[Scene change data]
--- START ---

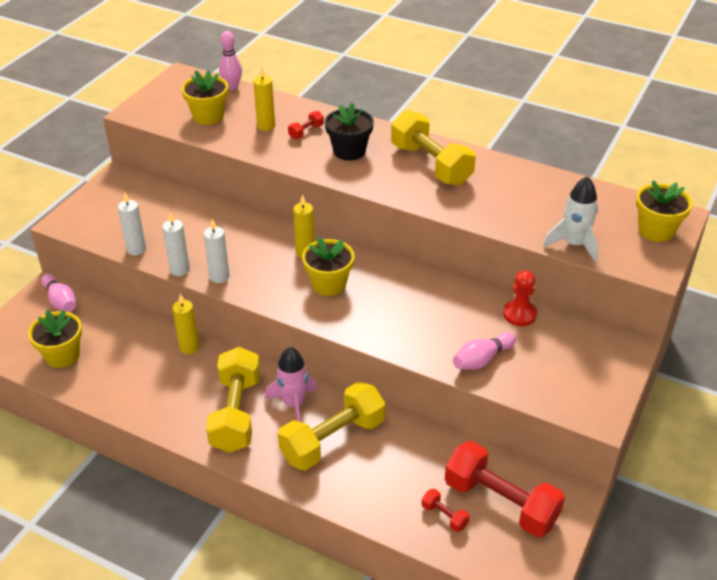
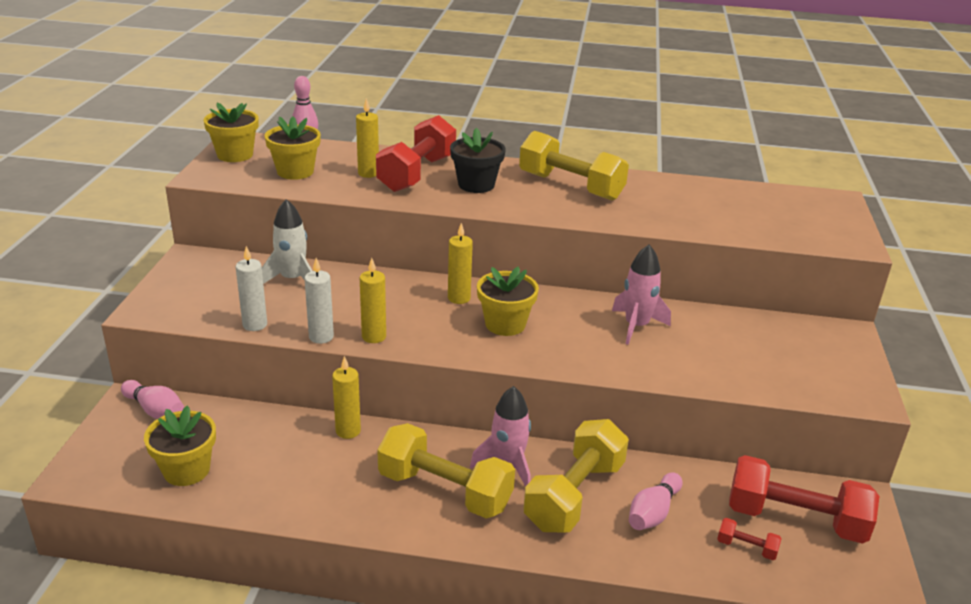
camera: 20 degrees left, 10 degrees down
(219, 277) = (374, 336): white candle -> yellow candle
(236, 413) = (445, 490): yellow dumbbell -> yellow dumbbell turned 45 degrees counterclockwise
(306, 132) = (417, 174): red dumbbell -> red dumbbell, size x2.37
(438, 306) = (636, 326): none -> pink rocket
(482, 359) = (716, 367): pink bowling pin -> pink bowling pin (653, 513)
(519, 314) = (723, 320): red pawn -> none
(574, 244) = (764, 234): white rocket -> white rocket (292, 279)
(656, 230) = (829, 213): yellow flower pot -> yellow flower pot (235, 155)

--- END ---

INSTRUCTIONS FOR THE TASK. All of the data is to be transcribed exactly, with images omitted.

RESPONSE FOR THIS EXERCISE.
camera: 20 degrees left, 10 degrees down
(219, 277) = (374, 336): white candle -> yellow candle
(236, 413) = (445, 490): yellow dumbbell -> yellow dumbbell turned 45 degrees counterclockwise
(306, 132) = (417, 174): red dumbbell -> red dumbbell, size x2.37
(438, 306) = (636, 326): none -> pink rocket
(482, 359) = (716, 367): pink bowling pin -> pink bowling pin (653, 513)
(519, 314) = (723, 320): red pawn -> none
(574, 244) = (764, 234): white rocket -> white rocket (292, 279)
(656, 230) = (829, 213): yellow flower pot -> yellow flower pot (235, 155)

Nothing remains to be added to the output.